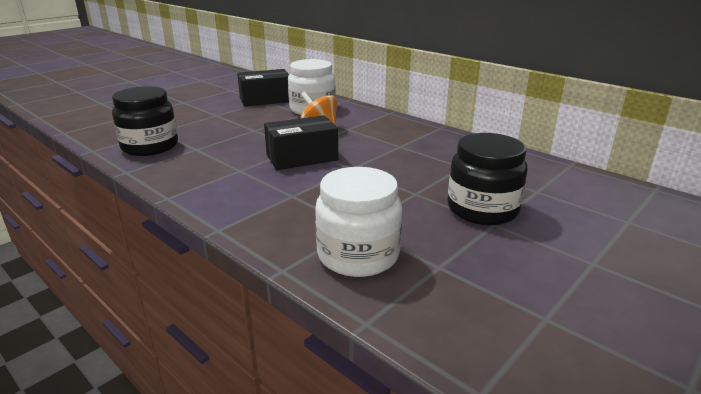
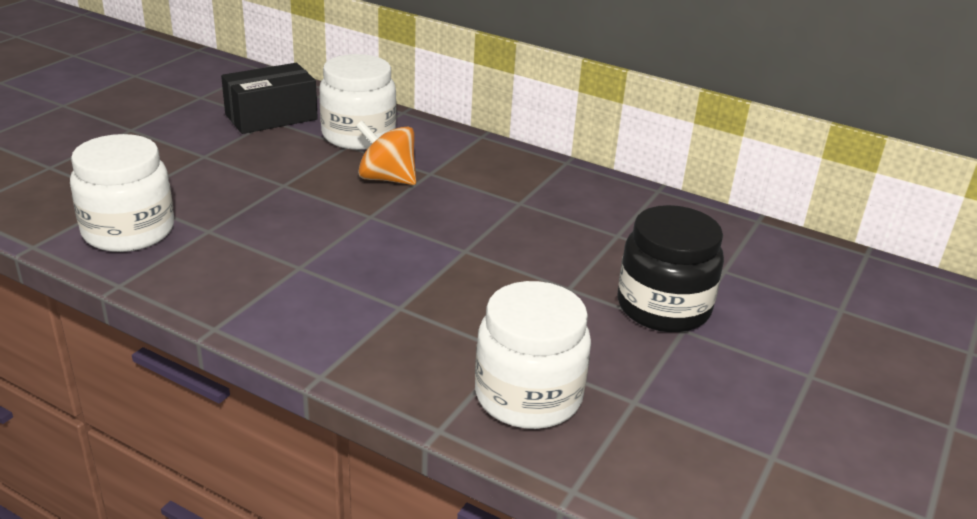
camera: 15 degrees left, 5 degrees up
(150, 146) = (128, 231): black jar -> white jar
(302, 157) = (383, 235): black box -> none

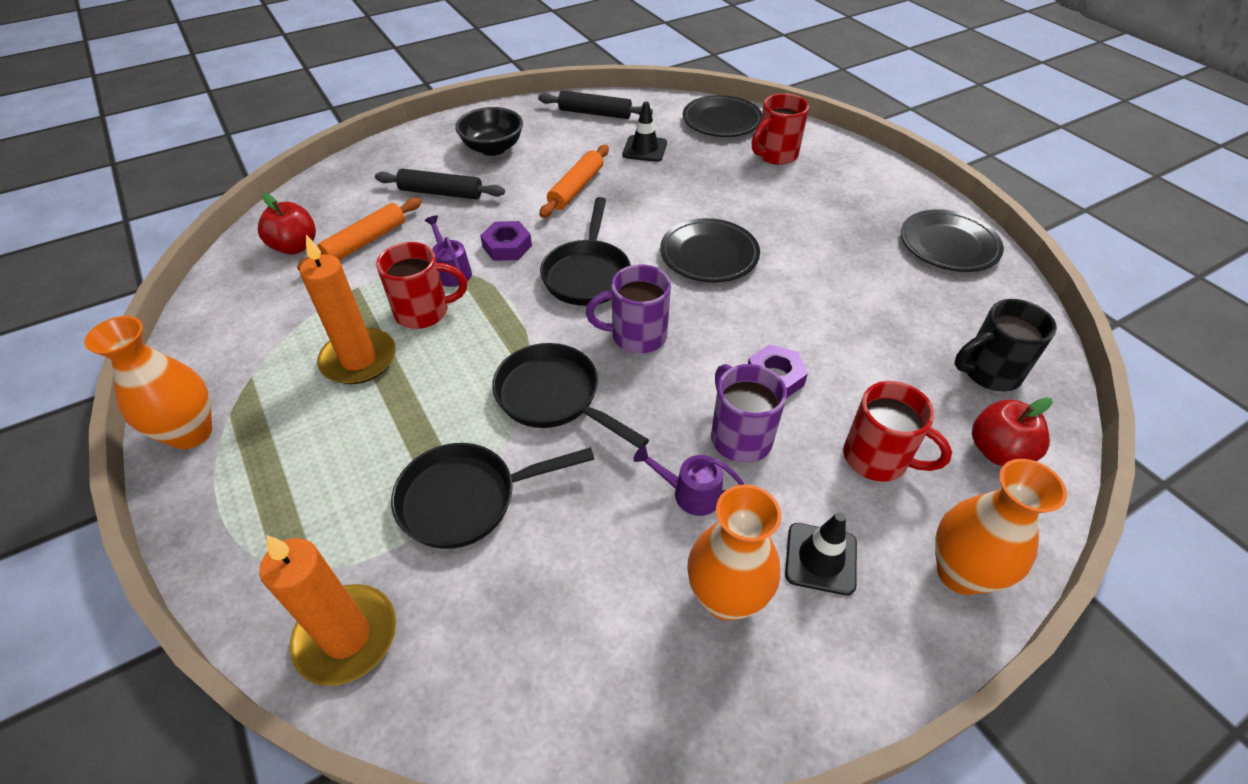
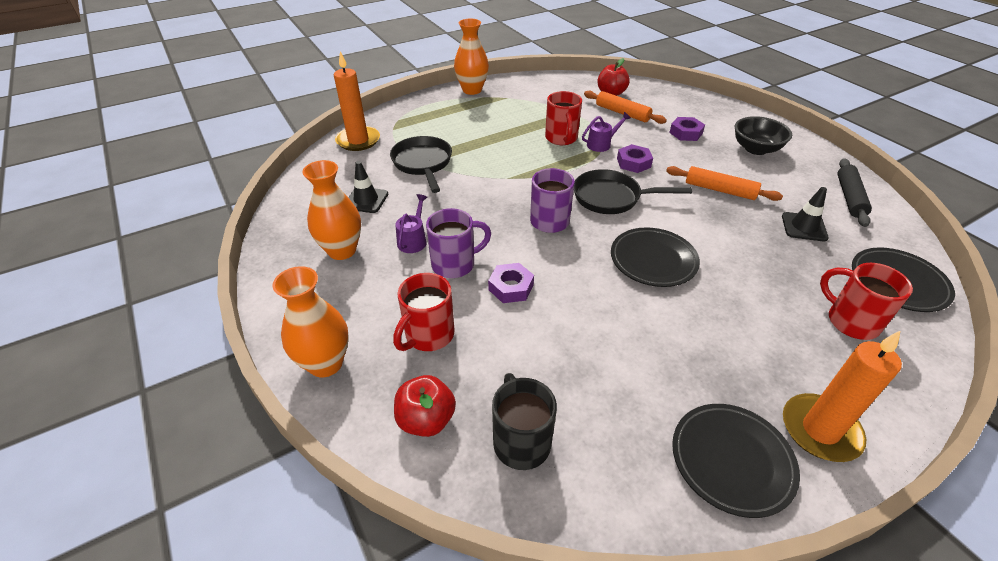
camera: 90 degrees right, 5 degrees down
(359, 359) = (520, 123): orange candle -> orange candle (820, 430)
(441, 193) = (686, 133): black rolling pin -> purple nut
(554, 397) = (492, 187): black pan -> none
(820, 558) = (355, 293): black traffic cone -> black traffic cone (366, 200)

==

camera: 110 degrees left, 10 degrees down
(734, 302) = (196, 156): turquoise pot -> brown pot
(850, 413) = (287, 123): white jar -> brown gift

▸ Prompt
Report how many lines in the material contain "black". Write the number and stop.

▸ Your solution
5